Image change detection data:
☆ ☆ ☆ ☆ ☆

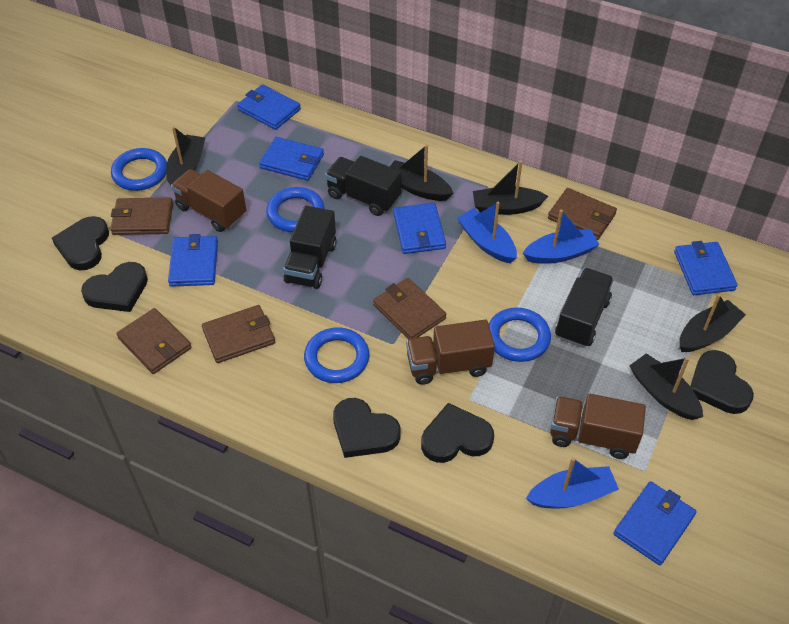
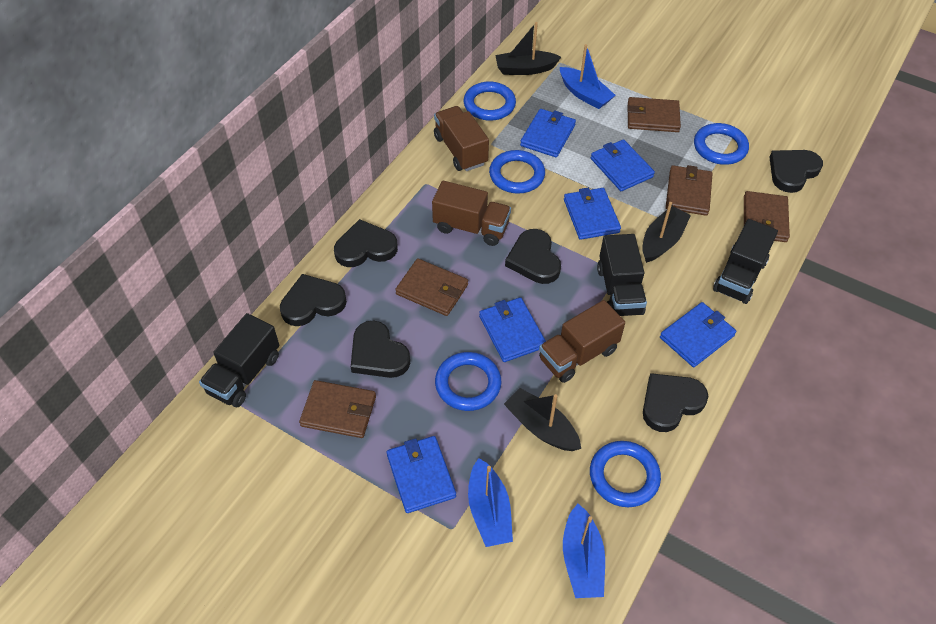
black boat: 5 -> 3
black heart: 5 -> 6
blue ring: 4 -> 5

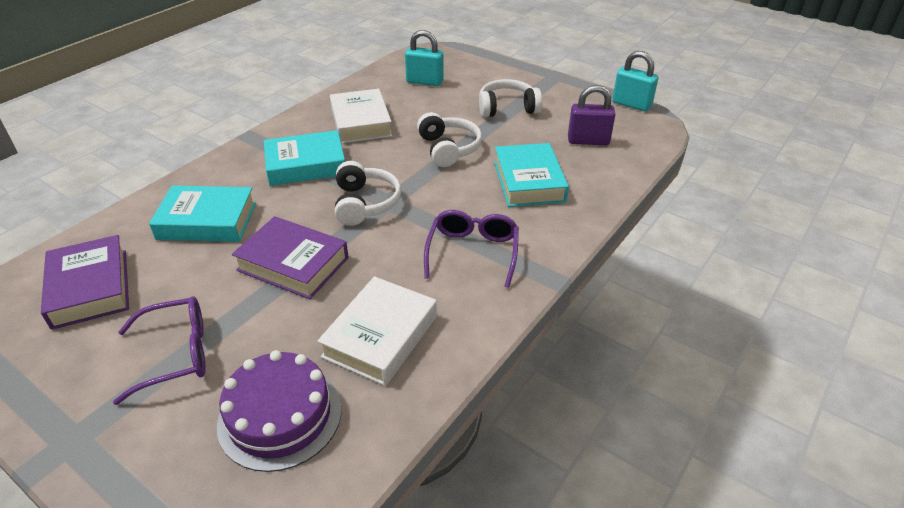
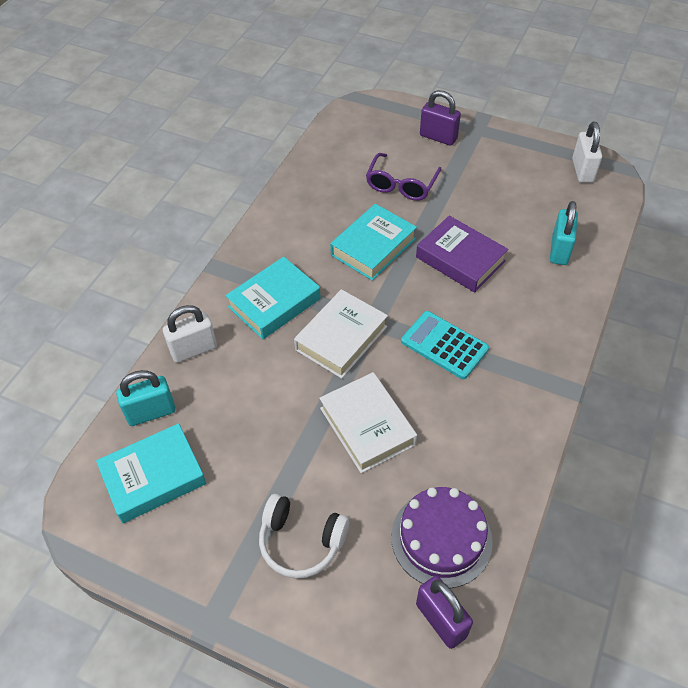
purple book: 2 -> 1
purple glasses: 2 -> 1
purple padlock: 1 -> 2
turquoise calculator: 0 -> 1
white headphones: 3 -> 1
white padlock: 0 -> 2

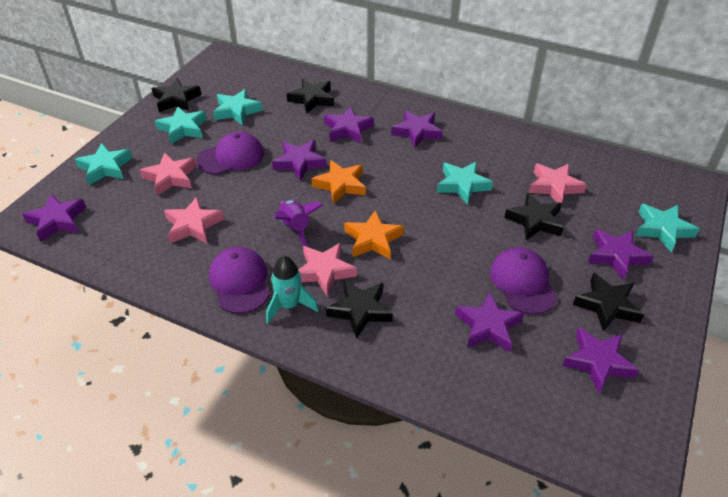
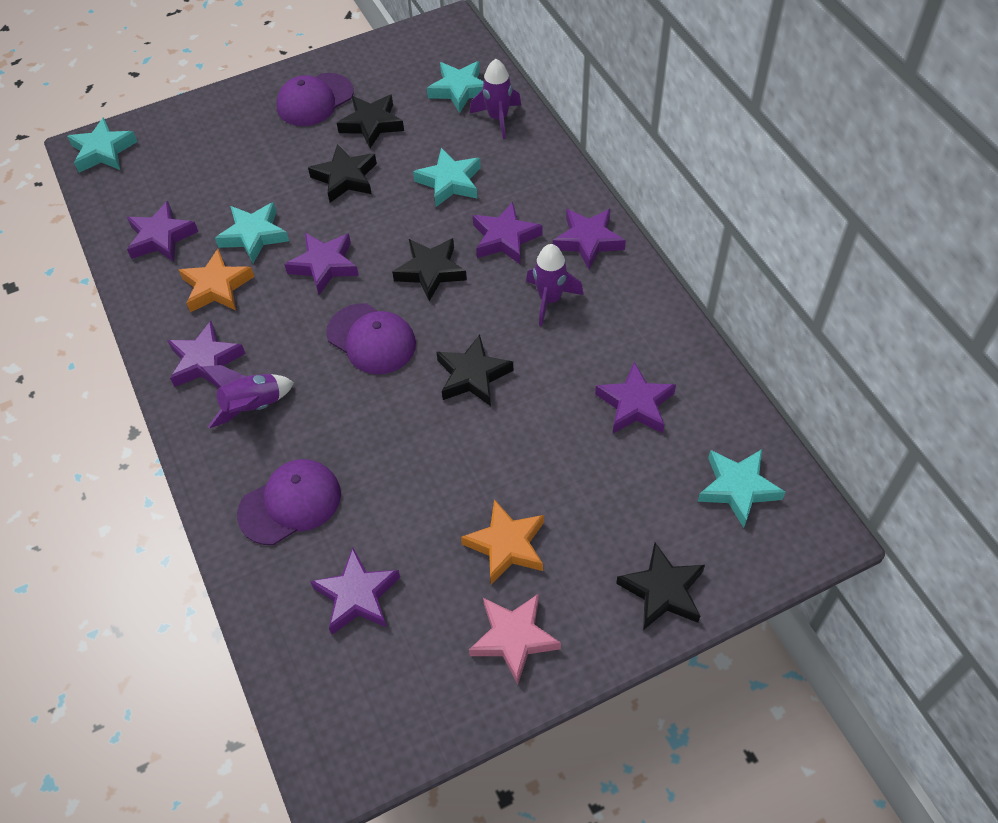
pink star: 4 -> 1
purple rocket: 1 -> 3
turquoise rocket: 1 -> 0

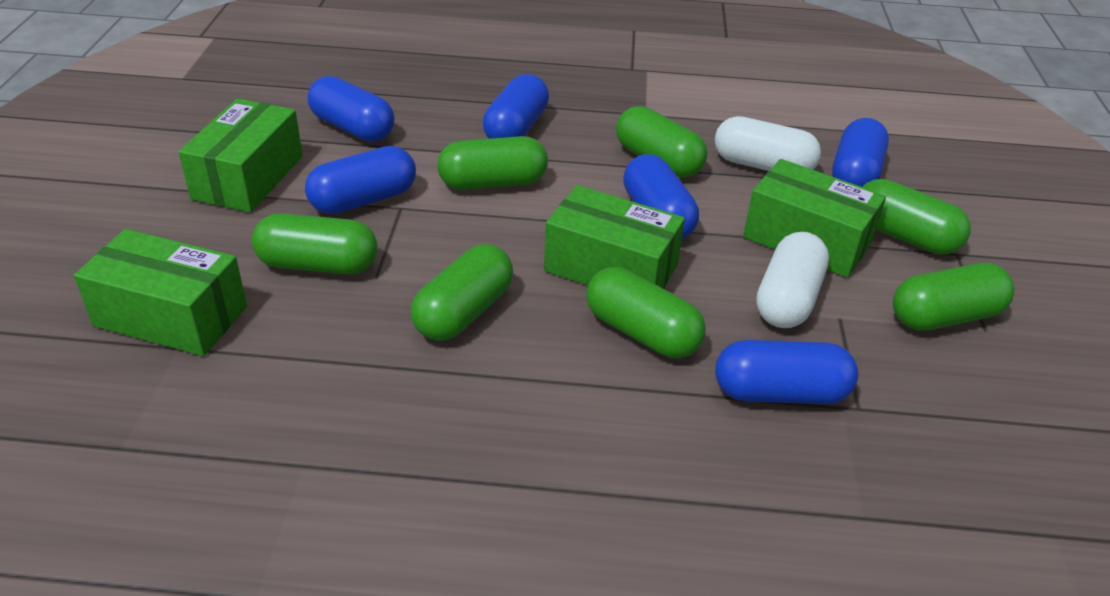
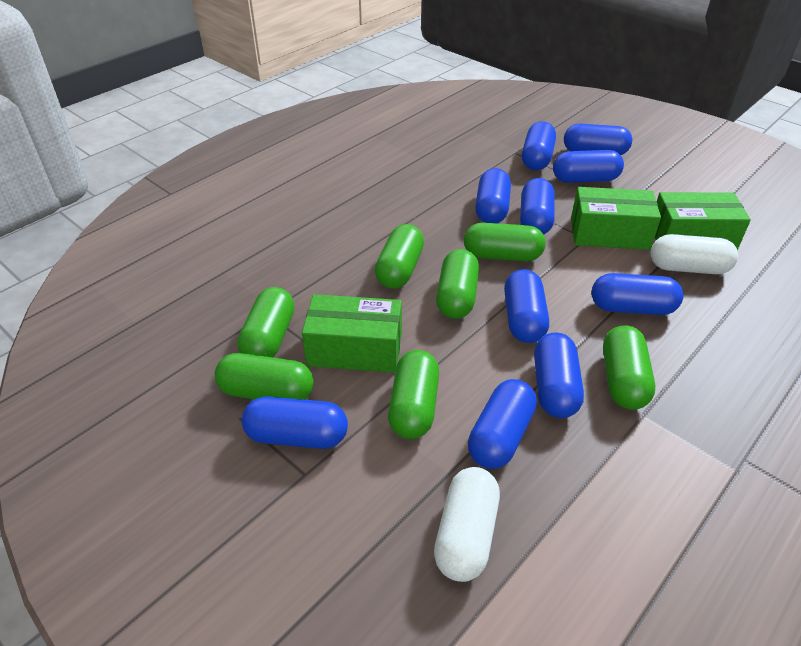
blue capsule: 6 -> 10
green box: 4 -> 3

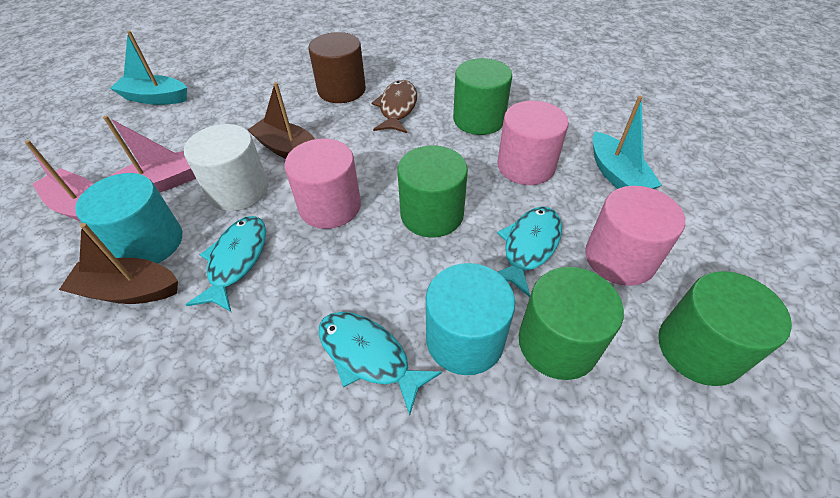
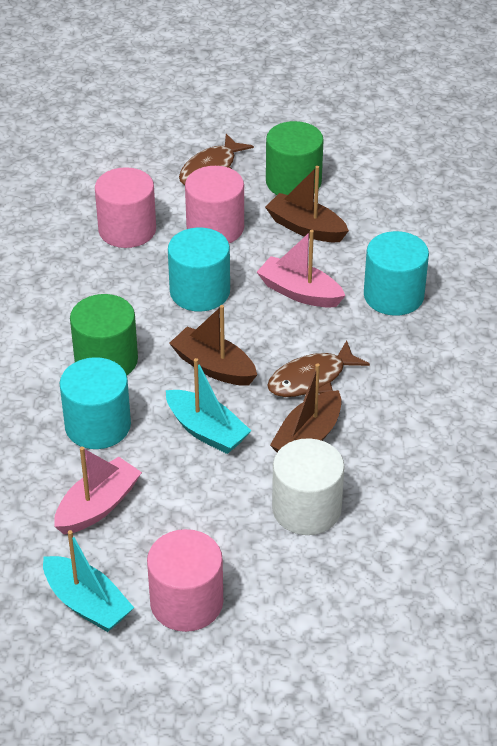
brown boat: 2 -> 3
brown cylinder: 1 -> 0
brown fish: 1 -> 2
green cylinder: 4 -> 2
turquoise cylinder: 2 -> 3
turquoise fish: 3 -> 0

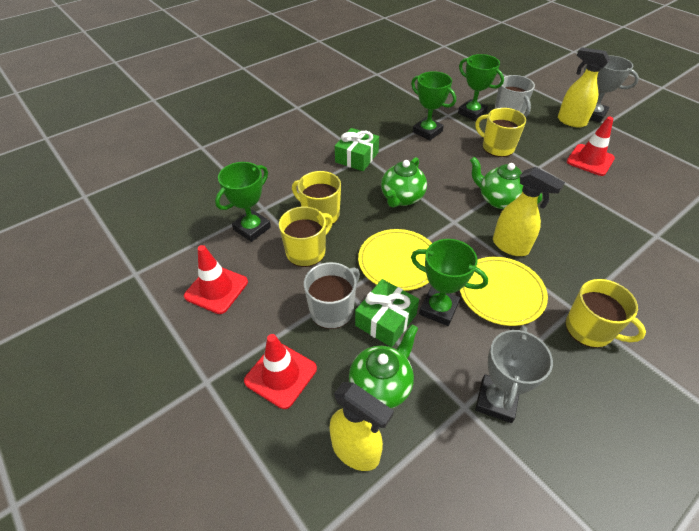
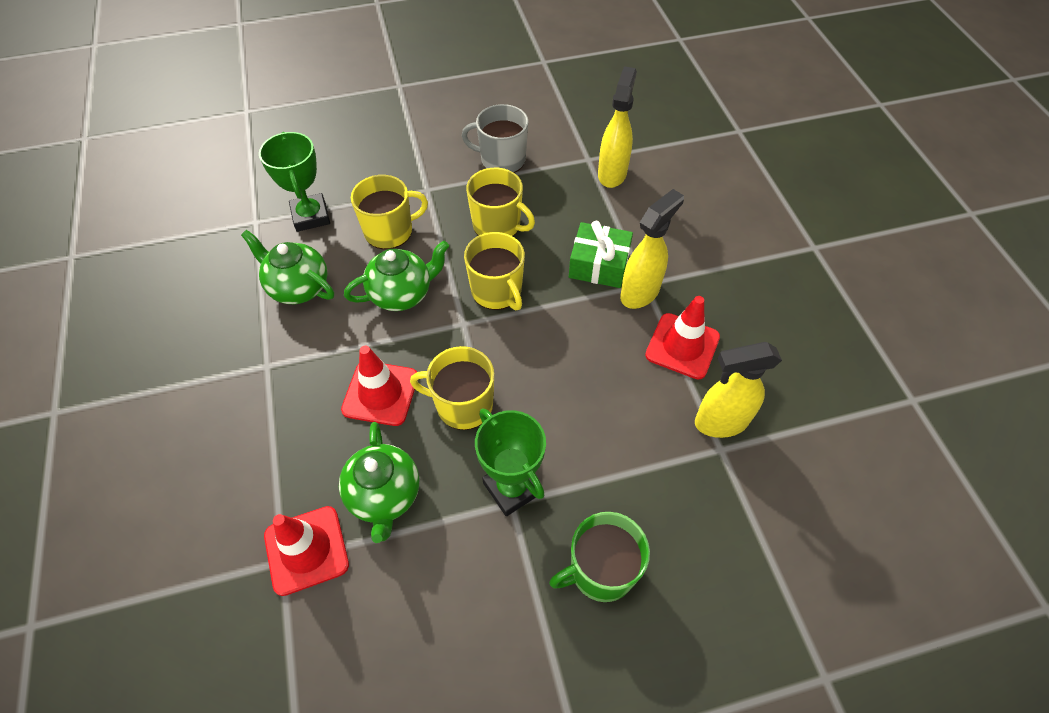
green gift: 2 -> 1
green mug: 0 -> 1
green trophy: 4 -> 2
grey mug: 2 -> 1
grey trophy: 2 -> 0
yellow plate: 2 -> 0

☆ ☆ ☆ ☆ ☆

Problem to solve:
Please set the records down again exactly as written. The pictures should not be included.

Solution to the problem:
black boat: 5 -> 3
black heart: 5 -> 6
blue ring: 4 -> 5

purple book: 2 -> 1
purple glasses: 2 -> 1
purple padlock: 1 -> 2
turquoise calculator: 0 -> 1
white headphones: 3 -> 1
white padlock: 0 -> 2

pink star: 4 -> 1
purple rocket: 1 -> 3
turquoise rocket: 1 -> 0

blue capsule: 6 -> 10
green box: 4 -> 3

brown boat: 2 -> 3
brown cylinder: 1 -> 0
brown fish: 1 -> 2
green cylinder: 4 -> 2
turquoise cylinder: 2 -> 3
turquoise fish: 3 -> 0

green gift: 2 -> 1
green mug: 0 -> 1
green trophy: 4 -> 2
grey mug: 2 -> 1
grey trophy: 2 -> 0
yellow plate: 2 -> 0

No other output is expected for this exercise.